### INFORMATION SHOWN:
-.-.-

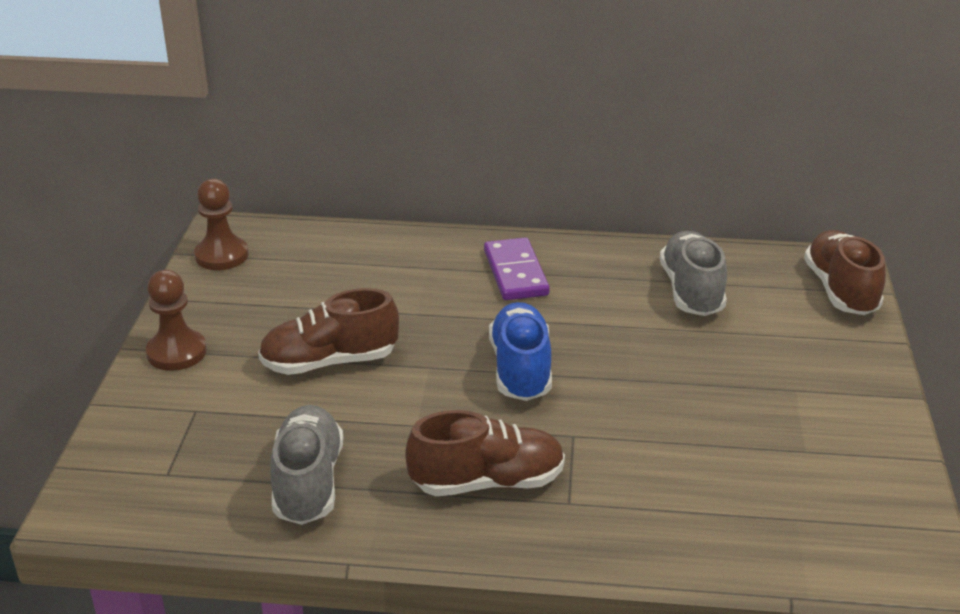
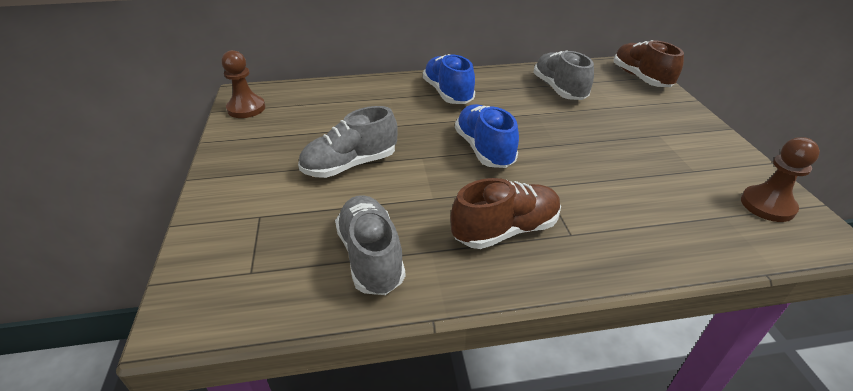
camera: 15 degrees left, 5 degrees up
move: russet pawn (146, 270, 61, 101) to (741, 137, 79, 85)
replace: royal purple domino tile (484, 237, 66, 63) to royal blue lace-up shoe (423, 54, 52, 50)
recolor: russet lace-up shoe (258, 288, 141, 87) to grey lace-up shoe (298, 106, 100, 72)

-.-.-

### TASK OBJECTIVE:
Without the pictures, return the whole of the data exactly as given.

### SOLUTION BELOW:
camera: 15 degrees left, 5 degrees up
move: russet pawn (146, 270, 61, 101) to (741, 137, 79, 85)
replace: royal purple domino tile (484, 237, 66, 63) to royal blue lace-up shoe (423, 54, 52, 50)
recolor: russet lace-up shoe (258, 288, 141, 87) to grey lace-up shoe (298, 106, 100, 72)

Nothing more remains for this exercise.